[Assigned task]: Report every line of the data that includes "orange".

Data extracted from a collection

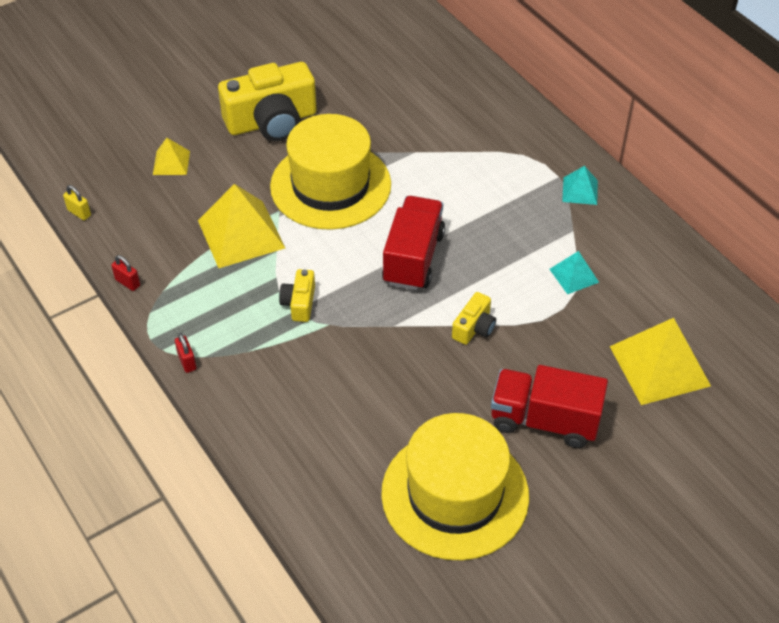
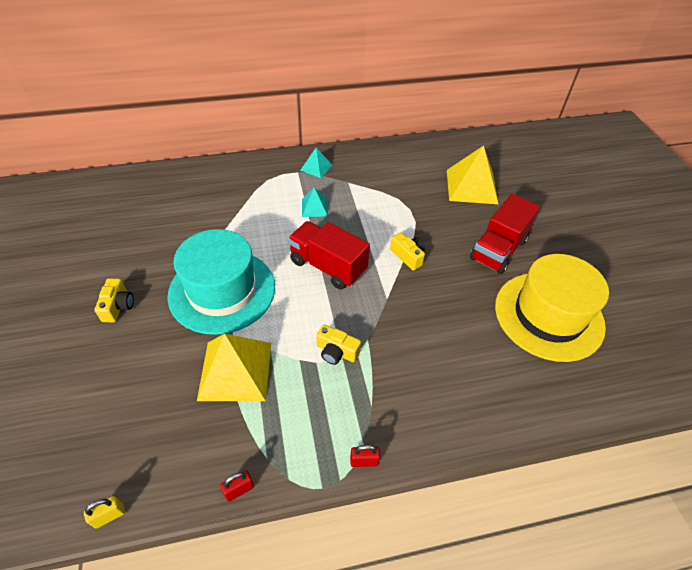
camera: 70 degrees left, 0 degrees up
(171, 162) = (105, 402): yellow pyramid -> none
(272, 121) = (118, 306): yellow camera -> yellow camera, size x0.47
(330, 185) = (222, 290): yellow hat -> turquoise hat
(574, 275) = (385, 195): turquoise pyramid -> turquoise pyramid (314, 207)

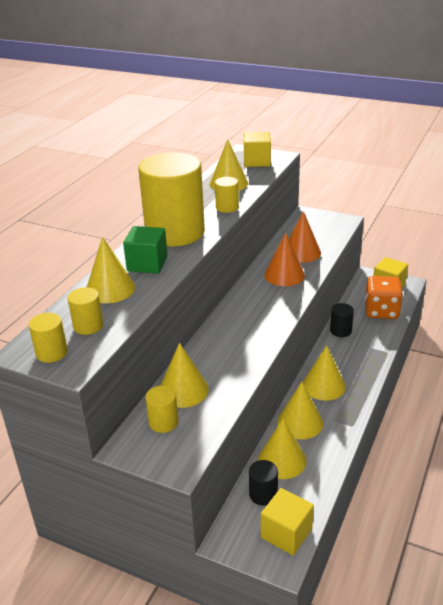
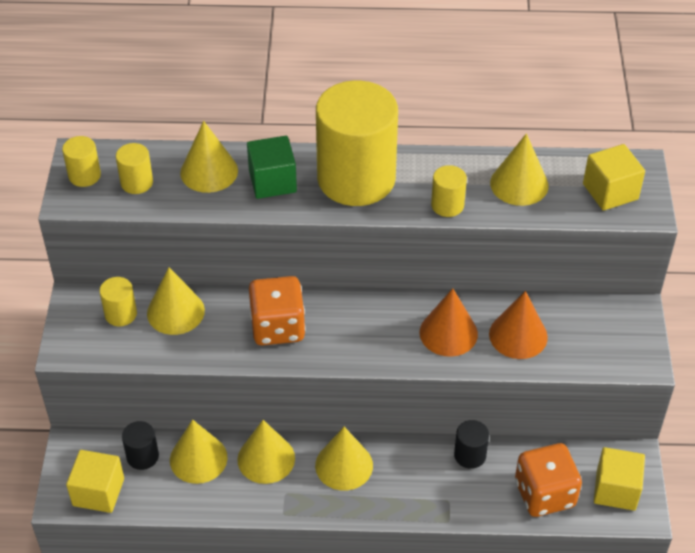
camera: 65 degrees right, 15 degrees up
(234, 342) = (277, 327): none -> orange dice

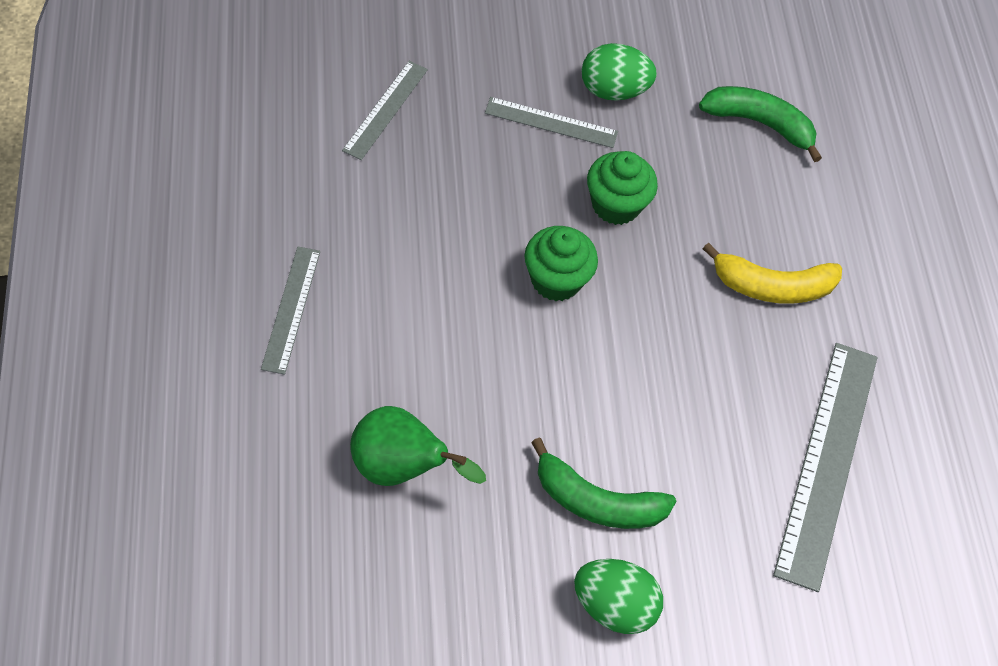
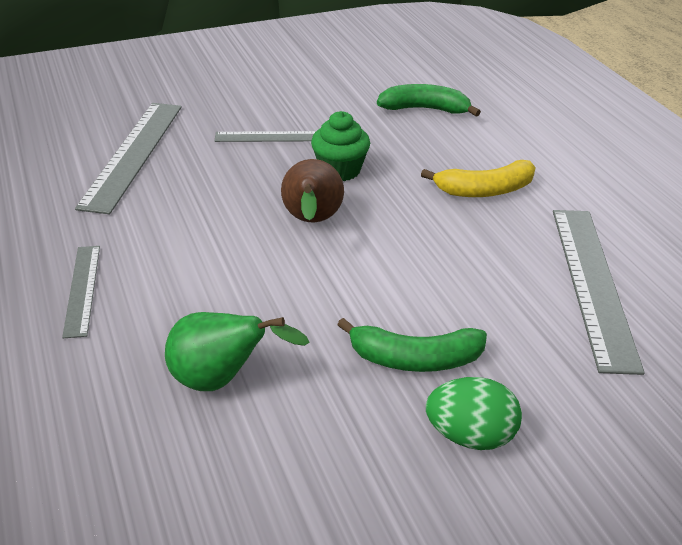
camera: 10 degrees left, 20 degrees down
(385, 109) = (133, 154): grey ruler -> grey ruler, size x1.83
(556, 280) = (311, 222): green cupcake -> brown pear
(613, 90) = (309, 112): green egg -> none

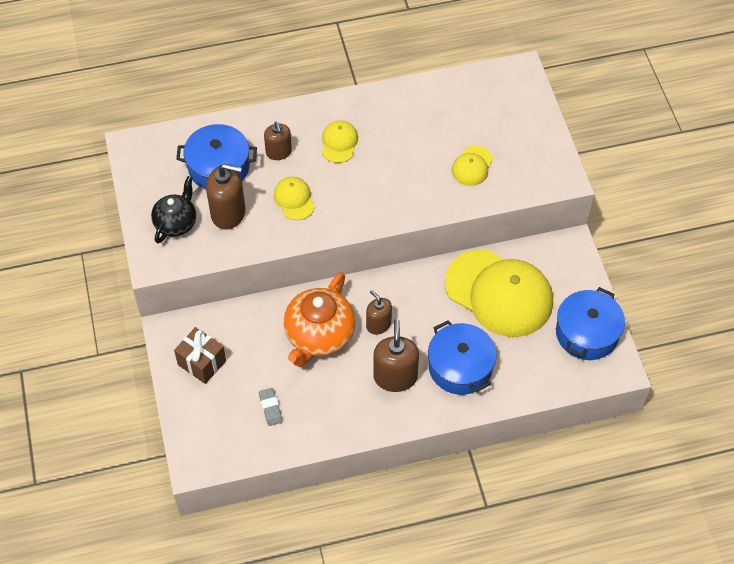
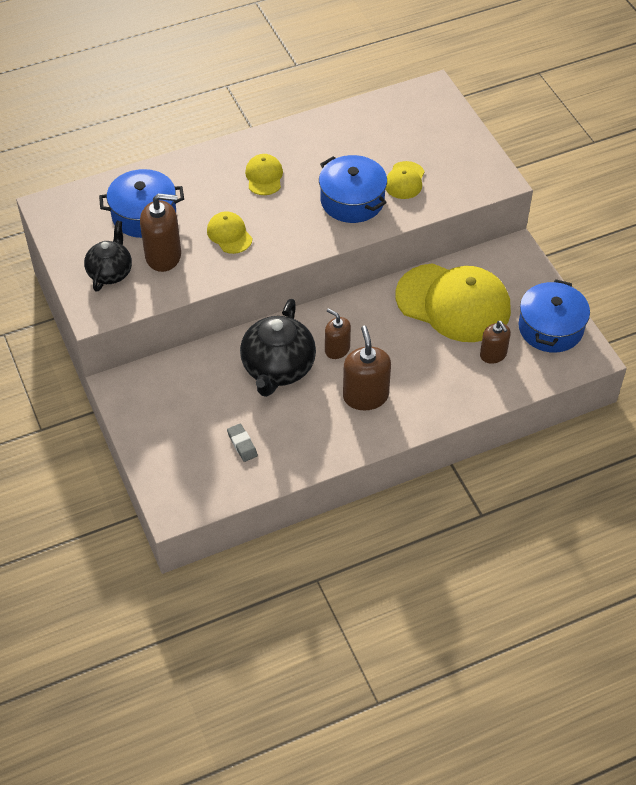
camera: 10 degrees left, 5 degrees down
(202, 363) = (160, 411): brown gift -> none
(278, 152) = (203, 193): brown soap dispenser -> brown soap dispenser (493, 354)
(319, 336) = (278, 368): orange teapot -> black teapot
(460, 367) = (430, 377): blue pot -> blue pot (352, 200)

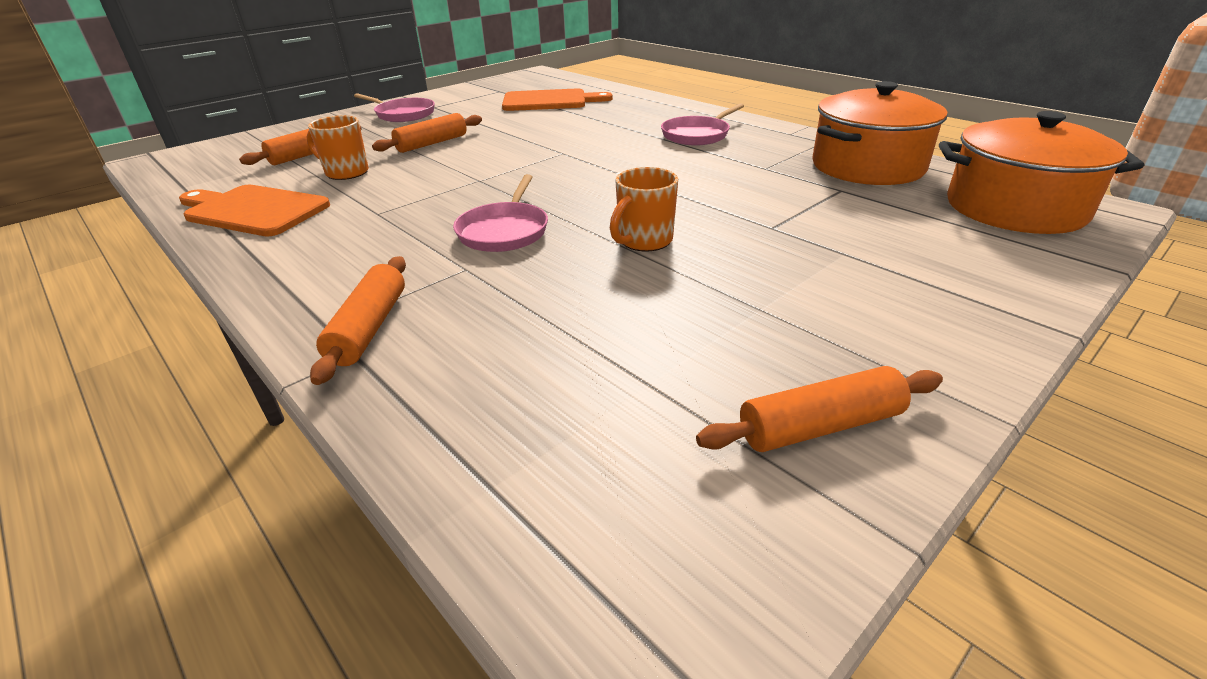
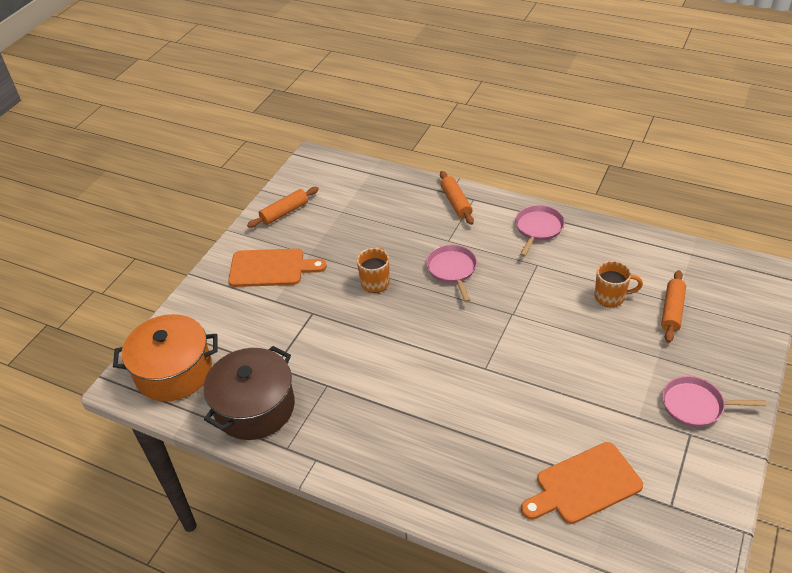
camera: 160 degrees right, 10 degrees up
(253, 210) = (609, 247): orange cutting board -> orange cutting board (271, 268)
(432, 143) = (600, 354): orange rolling pin -> none
(697, 135) = (394, 432): pink pan -> pink pan (538, 228)
(867, 166) = (255, 407): orange pot -> brown pot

[Reply to the task]:
(234, 342) = (277, 327): none -> orange dice
(319, 336) = (278, 368): orange teapot -> black teapot
(253, 210) = (609, 247): orange cutting board -> orange cutting board (271, 268)
(432, 143) = (600, 354): orange rolling pin -> none
(867, 166) = (255, 407): orange pot -> brown pot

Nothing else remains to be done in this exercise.